▶ **EXERCISE REQUIREMENTS**
From the first line to the last, set down the material exactly and drop every picture.

▶ **GIVEN MATERIAL**
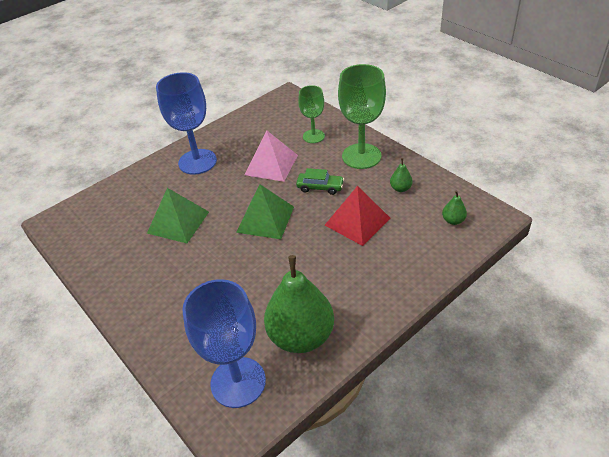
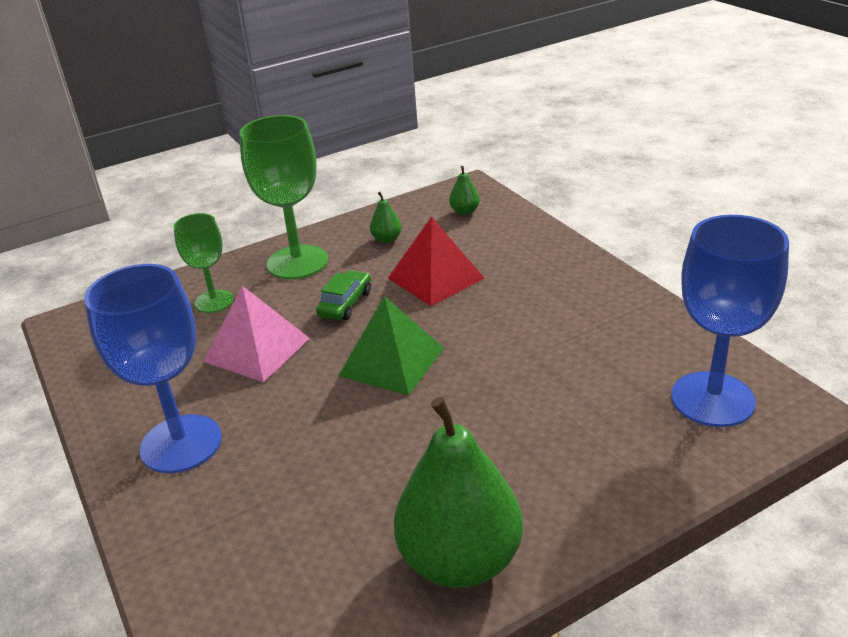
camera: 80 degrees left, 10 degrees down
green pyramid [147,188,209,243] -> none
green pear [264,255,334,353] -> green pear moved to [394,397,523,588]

▶ **REPLY TO THE EXERCISE**
camera: 80 degrees left, 10 degrees down
green pyramid [147,188,209,243] -> none
green pear [264,255,334,353] -> green pear moved to [394,397,523,588]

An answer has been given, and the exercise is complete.